## REQUIRED WORK
In the entries that follow, count each line containing "pencil" and state the total, nothing more.

## TASK INPUT
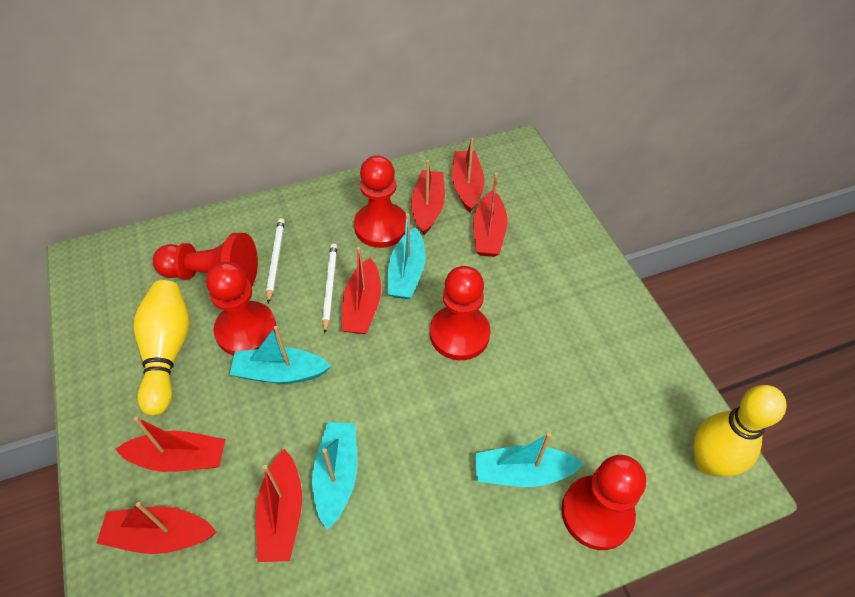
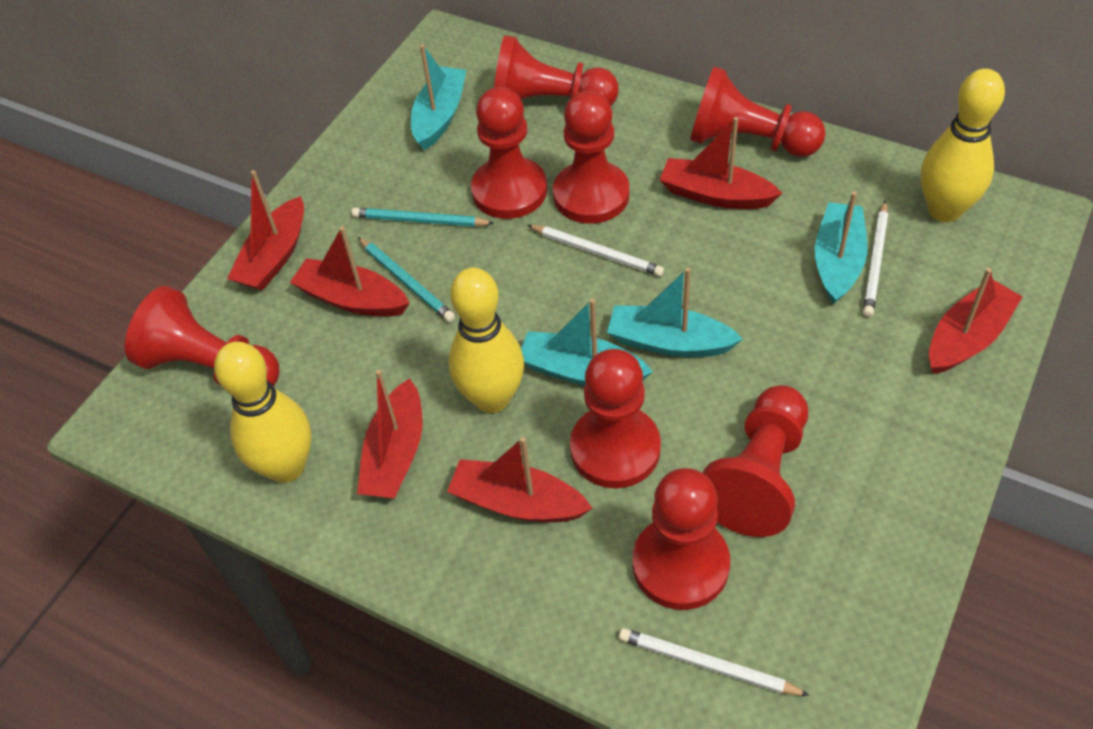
red boat: 7 -> 6
red pawn: 5 -> 8
turquoise pencil: 0 -> 2
white pencil: 2 -> 3
yellow bowling pin: 2 -> 3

## WRITTEN ANSWER
2